- _Directions_: Look over the entries and say how many lines include the word "orange". Only the number, please.

━━ Data provided

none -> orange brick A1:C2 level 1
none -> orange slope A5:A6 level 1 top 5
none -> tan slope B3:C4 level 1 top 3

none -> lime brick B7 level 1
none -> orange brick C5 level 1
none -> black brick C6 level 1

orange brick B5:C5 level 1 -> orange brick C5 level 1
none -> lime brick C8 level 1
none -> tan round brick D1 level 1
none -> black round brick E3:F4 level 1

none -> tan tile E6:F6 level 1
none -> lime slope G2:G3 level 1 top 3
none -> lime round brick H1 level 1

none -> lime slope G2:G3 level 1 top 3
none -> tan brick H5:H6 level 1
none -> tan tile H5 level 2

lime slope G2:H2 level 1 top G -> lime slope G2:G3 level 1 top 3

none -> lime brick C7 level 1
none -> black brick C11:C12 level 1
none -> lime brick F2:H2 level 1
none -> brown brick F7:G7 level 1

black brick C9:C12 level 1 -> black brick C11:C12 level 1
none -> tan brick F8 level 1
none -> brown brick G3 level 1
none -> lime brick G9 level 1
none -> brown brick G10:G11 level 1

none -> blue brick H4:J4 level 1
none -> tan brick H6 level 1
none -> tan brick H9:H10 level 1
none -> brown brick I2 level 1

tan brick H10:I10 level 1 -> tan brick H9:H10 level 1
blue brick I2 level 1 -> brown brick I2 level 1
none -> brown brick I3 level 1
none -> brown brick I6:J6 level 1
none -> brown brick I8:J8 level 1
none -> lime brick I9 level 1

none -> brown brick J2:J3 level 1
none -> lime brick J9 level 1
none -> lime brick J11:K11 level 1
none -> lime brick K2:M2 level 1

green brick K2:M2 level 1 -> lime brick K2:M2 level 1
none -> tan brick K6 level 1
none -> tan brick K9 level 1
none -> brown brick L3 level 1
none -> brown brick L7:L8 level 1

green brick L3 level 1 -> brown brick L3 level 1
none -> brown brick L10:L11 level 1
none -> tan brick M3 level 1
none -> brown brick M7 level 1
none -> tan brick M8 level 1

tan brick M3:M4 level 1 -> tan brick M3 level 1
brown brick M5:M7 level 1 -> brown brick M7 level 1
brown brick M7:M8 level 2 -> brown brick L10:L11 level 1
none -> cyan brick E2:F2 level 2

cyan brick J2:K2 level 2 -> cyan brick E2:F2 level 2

━━━━

- _Written answer_: 4